Spatial object tracking data

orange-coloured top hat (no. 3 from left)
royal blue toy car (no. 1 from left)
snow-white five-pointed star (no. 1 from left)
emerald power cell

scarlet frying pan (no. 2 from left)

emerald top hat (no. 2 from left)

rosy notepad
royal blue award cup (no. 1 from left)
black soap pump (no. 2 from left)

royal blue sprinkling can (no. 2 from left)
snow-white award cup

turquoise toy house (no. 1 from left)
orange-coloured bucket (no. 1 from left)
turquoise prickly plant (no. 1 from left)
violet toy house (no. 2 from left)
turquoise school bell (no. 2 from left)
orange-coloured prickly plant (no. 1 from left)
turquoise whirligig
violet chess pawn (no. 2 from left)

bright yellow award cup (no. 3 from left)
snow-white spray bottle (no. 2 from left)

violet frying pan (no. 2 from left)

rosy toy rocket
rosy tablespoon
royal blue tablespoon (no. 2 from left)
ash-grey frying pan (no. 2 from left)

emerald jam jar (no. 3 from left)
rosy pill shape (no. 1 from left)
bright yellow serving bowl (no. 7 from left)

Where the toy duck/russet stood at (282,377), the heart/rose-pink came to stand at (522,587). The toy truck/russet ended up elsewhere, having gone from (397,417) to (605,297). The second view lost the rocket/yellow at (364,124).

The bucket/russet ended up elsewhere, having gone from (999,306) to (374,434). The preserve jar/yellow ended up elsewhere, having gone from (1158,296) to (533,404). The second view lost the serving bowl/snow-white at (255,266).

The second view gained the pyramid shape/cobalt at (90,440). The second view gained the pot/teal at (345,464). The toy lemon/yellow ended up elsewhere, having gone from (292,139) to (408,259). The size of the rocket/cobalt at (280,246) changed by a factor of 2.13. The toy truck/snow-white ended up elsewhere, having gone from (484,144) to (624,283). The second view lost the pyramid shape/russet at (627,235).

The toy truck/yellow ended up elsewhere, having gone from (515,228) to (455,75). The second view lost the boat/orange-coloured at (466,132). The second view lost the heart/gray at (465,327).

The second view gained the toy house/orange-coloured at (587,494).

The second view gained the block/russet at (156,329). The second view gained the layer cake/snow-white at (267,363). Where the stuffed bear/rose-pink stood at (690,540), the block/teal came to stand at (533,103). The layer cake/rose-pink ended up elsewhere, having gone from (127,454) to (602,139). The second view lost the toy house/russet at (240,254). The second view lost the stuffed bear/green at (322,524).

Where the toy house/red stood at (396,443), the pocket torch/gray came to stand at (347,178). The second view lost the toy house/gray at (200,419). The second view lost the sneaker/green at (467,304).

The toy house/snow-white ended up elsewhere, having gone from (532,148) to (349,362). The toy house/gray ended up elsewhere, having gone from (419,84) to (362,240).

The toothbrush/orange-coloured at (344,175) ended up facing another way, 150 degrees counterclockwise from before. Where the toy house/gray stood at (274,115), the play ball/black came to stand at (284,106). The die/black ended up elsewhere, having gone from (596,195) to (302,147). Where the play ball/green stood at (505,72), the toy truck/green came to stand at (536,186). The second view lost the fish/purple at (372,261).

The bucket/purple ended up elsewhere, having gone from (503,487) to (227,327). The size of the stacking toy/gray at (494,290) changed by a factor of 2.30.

● Exercise instructions: Restating all of the data exactly is the whole task.

● Exercise solution:
orange-coloured top hat (no. 3 from left)
royal blue toy car (no. 1 from left)
snow-white five-pointed star (no. 1 from left)
emerald power cell

scarlet frying pan (no. 2 from left)

emerald top hat (no. 2 from left)

rosy notepad
royal blue award cup (no. 1 from left)
black soap pump (no. 2 from left)

royal blue sprinkling can (no. 2 from left)
snow-white award cup

turquoise toy house (no. 1 from left)
orange-coloured bucket (no. 1 from left)
turquoise prickly plant (no. 1 from left)
violet toy house (no. 2 from left)
turquoise school bell (no. 2 from left)
orange-coloured prickly plant (no. 1 from left)
turquoise whirligig
violet chess pawn (no. 2 from left)

bright yellow award cup (no. 3 from left)
snow-white spray bottle (no. 2 from left)

violet frying pan (no. 2 from left)

rosy toy rocket
rosy tablespoon
royal blue tablespoon (no. 2 from left)
ash-grey frying pan (no. 2 from left)

emerald jam jar (no. 3 from left)
rosy pill shape (no. 1 from left)
bright yellow serving bowl (no. 7 from left)

Where the toy duck/russet stood at (282,377), the heart/rose-pink came to stand at (522,587). The toy truck/russet ended up elsewhere, having gone from (397,417) to (605,297). The second view lost the rocket/yellow at (364,124).

The bucket/russet ended up elsewhere, having gone from (999,306) to (374,434). The preserve jar/yellow ended up elsewhere, having gone from (1158,296) to (533,404). The second view lost the serving bowl/snow-white at (255,266).

The second view gained the pyramid shape/cobalt at (90,440). The second view gained the pot/teal at (345,464). The toy lemon/yellow ended up elsewhere, having gone from (292,139) to (408,259). The size of the rocket/cobalt at (280,246) changed by a factor of 2.13. The toy truck/snow-white ended up elsewhere, having gone from (484,144) to (624,283). The second view lost the pyramid shape/russet at (627,235).

The toy truck/yellow ended up elsewhere, having gone from (515,228) to (455,75). The second view lost the boat/orange-coloured at (466,132). The second view lost the heart/gray at (465,327).

The second view gained the toy house/orange-coloured at (587,494).

The second view gained the block/russet at (156,329). The second view gained the layer cake/snow-white at (267,363). Where the stuffed bear/rose-pink stood at (690,540), the block/teal came to stand at (533,103). The layer cake/rose-pink ended up elsewhere, having gone from (127,454) to (602,139). The second view lost the toy house/russet at (240,254). The second view lost the stuffed bear/green at (322,524).

Where the toy house/red stood at (396,443), the pocket torch/gray came to stand at (347,178). The second view lost the toy house/gray at (200,419). The second view lost the sneaker/green at (467,304).

The toy house/snow-white ended up elsewhere, having gone from (532,148) to (349,362). The toy house/gray ended up elsewhere, having gone from (419,84) to (362,240).

The toothbrush/orange-coloured at (344,175) ended up facing another way, 150 degrees counterclockwise from before. Where the toy house/gray stood at (274,115), the play ball/black came to stand at (284,106). The die/black ended up elsewhere, having gone from (596,195) to (302,147). Where the play ball/green stood at (505,72), the toy truck/green came to stand at (536,186). The second view lost the fish/purple at (372,261).

The bucket/purple ended up elsewhere, having gone from (503,487) to (227,327). The size of the stacking toy/gray at (494,290) changed by a factor of 2.30.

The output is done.